### REQUIREMENT:
Start at the first line of the material. Repeat each line exactly through the one containing "C3: 150nF (GND, VDD) -> 330nF (GND, VDD)", then stop.

### AVAILABLE DATA:
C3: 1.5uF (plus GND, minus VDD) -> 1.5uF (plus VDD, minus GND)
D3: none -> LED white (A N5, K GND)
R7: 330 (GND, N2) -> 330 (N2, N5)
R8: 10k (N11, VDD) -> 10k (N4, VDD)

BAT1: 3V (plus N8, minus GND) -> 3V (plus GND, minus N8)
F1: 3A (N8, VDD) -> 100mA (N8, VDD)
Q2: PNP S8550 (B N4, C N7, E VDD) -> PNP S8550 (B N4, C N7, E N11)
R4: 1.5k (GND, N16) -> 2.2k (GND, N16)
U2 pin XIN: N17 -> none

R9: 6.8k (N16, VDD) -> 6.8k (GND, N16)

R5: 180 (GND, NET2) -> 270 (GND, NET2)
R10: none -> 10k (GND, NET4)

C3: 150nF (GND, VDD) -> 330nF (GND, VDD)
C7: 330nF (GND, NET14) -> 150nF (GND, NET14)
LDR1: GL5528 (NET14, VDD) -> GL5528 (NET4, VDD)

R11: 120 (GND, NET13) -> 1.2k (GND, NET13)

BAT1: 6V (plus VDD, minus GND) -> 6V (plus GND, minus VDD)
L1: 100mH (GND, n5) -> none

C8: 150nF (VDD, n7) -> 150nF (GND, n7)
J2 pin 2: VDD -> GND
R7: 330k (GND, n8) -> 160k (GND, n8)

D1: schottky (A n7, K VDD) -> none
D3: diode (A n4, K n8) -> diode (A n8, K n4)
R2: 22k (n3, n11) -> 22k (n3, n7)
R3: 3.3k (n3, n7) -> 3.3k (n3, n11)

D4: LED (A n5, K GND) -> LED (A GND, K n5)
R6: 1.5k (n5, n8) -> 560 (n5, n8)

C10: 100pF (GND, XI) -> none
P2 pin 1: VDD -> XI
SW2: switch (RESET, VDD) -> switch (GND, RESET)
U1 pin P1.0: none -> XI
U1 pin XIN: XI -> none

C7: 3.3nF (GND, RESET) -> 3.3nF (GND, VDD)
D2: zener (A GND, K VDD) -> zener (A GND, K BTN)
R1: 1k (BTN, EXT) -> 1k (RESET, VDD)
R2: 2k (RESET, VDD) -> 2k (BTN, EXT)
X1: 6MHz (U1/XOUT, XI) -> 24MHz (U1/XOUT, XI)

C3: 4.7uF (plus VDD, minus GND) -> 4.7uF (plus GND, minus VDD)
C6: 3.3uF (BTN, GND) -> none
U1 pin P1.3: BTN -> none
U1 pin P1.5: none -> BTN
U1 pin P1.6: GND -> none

### WORKED SOLUTION:
C3: 1.5uF (plus GND, minus VDD) -> 1.5uF (plus VDD, minus GND)
D3: none -> LED white (A N5, K GND)
R7: 330 (GND, N2) -> 330 (N2, N5)
R8: 10k (N11, VDD) -> 10k (N4, VDD)

BAT1: 3V (plus N8, minus GND) -> 3V (plus GND, minus N8)
F1: 3A (N8, VDD) -> 100mA (N8, VDD)
Q2: PNP S8550 (B N4, C N7, E VDD) -> PNP S8550 (B N4, C N7, E N11)
R4: 1.5k (GND, N16) -> 2.2k (GND, N16)
U2 pin XIN: N17 -> none

R9: 6.8k (N16, VDD) -> 6.8k (GND, N16)

R5: 180 (GND, NET2) -> 270 (GND, NET2)
R10: none -> 10k (GND, NET4)

C3: 150nF (GND, VDD) -> 330nF (GND, VDD)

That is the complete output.